Records for the exercise ▸
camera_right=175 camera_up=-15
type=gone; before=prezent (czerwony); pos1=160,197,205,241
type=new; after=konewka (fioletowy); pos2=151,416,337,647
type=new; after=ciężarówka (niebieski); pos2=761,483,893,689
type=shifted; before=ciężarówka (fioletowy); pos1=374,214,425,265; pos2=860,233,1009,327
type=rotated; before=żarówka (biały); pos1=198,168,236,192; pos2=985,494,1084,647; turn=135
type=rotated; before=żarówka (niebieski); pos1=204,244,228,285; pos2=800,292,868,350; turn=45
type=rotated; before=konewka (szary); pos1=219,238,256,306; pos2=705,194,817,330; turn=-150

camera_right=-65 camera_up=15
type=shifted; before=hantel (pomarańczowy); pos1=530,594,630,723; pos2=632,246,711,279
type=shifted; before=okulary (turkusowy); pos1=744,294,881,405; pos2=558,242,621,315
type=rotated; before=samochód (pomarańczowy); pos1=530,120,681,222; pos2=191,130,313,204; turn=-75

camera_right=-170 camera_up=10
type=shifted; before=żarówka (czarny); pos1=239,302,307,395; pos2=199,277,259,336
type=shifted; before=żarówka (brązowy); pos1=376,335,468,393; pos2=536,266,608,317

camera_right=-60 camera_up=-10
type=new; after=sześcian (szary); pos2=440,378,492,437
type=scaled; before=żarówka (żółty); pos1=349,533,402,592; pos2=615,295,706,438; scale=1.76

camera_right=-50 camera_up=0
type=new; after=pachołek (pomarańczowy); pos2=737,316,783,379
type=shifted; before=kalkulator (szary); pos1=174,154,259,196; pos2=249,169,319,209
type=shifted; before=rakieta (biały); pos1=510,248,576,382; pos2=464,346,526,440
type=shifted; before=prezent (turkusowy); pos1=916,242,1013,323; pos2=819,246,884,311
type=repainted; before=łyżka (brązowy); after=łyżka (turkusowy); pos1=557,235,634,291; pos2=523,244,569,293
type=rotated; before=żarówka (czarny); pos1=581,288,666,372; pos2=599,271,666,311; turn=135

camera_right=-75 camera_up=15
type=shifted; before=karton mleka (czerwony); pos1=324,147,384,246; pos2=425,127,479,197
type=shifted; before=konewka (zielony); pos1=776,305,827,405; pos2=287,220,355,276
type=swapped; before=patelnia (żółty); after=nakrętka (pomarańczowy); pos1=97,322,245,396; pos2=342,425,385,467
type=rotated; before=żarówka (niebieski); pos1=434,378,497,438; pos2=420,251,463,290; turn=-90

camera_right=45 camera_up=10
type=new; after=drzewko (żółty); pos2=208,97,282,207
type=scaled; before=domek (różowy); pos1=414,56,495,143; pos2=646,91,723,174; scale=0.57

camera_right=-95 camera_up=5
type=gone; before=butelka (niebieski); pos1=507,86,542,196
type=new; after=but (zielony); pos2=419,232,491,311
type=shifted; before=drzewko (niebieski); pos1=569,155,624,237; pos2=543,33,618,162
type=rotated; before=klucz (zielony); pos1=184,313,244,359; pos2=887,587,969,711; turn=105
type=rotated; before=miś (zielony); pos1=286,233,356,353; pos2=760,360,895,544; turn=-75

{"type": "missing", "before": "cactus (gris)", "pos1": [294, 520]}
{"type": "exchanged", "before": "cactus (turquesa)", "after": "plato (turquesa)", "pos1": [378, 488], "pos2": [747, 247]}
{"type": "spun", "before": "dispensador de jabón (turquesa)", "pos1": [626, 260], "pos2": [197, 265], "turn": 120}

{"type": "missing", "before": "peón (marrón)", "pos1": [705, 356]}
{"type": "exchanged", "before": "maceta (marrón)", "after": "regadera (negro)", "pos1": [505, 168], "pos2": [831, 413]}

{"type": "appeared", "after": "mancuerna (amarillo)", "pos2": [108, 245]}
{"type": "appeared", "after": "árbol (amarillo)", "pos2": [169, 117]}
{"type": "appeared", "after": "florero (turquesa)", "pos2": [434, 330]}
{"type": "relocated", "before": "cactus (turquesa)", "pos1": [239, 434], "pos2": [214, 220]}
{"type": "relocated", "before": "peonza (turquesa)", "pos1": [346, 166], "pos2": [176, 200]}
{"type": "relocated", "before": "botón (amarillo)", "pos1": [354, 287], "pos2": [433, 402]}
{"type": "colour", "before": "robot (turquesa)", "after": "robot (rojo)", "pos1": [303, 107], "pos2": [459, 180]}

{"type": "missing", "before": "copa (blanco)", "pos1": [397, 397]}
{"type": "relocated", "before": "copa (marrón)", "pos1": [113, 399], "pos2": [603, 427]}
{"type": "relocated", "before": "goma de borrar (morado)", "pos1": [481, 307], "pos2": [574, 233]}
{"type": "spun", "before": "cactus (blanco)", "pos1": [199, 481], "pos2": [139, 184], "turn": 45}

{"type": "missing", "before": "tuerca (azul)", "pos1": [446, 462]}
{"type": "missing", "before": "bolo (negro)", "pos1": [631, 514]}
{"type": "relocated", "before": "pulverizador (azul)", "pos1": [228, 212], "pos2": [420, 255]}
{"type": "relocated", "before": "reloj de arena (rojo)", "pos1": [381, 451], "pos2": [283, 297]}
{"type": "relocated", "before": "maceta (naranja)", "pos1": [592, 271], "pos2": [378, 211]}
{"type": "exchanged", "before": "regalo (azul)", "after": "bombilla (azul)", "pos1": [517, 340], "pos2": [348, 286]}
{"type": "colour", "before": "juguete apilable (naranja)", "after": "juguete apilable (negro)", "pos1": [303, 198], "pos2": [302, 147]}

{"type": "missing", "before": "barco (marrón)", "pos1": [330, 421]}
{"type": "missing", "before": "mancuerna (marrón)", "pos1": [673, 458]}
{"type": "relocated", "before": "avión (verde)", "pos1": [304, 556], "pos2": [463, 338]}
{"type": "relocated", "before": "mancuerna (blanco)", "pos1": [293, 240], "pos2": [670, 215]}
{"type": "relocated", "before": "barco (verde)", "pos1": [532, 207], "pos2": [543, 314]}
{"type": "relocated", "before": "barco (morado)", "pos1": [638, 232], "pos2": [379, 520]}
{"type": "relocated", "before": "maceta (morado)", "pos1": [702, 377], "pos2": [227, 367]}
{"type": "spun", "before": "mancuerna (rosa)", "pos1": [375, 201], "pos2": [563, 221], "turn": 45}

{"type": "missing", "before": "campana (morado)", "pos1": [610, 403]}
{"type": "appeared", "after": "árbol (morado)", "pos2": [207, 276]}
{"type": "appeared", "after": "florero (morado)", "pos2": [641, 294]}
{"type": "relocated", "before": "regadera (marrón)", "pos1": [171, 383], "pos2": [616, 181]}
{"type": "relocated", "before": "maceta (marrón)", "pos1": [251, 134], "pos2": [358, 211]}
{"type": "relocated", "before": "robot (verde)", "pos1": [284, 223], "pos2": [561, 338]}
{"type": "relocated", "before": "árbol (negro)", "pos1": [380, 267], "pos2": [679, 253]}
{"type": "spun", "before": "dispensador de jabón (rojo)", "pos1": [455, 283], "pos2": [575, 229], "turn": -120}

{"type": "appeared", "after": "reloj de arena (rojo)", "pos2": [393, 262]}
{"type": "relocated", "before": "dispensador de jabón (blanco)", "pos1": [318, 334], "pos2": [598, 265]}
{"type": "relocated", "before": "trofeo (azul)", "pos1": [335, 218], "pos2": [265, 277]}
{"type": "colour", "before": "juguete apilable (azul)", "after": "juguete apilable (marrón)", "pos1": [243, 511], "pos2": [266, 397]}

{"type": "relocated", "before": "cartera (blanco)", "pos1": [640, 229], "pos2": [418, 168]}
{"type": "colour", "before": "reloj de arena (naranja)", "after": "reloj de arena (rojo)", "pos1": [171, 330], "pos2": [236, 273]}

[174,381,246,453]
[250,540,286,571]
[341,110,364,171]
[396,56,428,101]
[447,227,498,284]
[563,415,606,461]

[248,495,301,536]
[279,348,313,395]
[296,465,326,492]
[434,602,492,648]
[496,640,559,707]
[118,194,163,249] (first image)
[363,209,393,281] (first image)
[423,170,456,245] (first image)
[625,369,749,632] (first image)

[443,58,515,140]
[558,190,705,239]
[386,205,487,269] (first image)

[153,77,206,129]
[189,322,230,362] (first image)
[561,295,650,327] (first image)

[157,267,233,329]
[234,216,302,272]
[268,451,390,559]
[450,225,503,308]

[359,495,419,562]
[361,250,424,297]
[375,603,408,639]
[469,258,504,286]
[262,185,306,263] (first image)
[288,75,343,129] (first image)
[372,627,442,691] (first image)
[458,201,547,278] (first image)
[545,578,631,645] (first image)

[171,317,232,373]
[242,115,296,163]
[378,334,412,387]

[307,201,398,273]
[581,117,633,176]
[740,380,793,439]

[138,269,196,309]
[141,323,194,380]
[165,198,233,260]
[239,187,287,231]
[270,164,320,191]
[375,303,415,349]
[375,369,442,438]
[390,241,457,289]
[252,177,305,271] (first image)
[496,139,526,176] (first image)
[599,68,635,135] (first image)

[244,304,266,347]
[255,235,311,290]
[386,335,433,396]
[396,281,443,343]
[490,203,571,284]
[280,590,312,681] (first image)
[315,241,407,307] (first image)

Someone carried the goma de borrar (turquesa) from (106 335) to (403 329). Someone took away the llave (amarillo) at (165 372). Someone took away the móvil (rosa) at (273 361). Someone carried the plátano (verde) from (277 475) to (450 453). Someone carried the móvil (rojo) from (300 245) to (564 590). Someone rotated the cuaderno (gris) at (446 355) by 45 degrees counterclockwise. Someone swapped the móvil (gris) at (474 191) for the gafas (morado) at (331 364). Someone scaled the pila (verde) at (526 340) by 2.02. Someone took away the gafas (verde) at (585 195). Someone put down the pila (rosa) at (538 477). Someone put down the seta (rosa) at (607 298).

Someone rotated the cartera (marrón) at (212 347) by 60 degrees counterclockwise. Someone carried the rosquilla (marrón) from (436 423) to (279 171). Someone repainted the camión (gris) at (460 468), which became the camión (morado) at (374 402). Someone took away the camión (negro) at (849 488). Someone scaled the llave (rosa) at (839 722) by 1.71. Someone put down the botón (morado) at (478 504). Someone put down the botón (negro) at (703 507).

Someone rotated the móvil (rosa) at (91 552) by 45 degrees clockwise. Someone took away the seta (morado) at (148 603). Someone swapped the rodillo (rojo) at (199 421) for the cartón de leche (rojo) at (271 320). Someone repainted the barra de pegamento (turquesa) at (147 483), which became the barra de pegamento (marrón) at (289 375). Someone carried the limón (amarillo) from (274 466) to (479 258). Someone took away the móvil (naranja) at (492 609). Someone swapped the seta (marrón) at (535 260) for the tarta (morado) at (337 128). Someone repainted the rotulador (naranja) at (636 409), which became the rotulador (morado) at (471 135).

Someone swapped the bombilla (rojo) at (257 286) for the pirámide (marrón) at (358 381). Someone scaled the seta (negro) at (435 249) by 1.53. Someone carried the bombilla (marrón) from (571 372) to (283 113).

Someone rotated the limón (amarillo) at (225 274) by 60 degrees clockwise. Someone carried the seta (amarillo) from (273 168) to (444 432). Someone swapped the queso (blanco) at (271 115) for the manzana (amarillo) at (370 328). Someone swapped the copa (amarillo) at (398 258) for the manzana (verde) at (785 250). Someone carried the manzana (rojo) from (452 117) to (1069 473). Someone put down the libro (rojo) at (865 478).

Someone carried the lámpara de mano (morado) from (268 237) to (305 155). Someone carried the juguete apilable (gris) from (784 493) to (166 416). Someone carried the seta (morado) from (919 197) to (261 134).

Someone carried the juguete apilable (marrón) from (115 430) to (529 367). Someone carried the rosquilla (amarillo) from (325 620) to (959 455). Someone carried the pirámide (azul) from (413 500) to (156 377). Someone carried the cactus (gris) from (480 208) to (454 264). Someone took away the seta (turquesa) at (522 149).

Work item ▸
Repeat only what lies between the first line of the data and the line containing "type=rotated; before=żarówka (niebieski); pos1=204,244,228,285;", both of those lines included, exactly as it stands.

Solution ▸
camera_right=175 camera_up=-15
type=gone; before=prezent (czerwony); pos1=160,197,205,241
type=new; after=konewka (fioletowy); pos2=151,416,337,647
type=new; after=ciężarówka (niebieski); pos2=761,483,893,689
type=shifted; before=ciężarówka (fioletowy); pos1=374,214,425,265; pos2=860,233,1009,327
type=rotated; before=żarówka (biały); pos1=198,168,236,192; pos2=985,494,1084,647; turn=135
type=rotated; before=żarówka (niebieski); pos1=204,244,228,285; pos2=800,292,868,350; turn=45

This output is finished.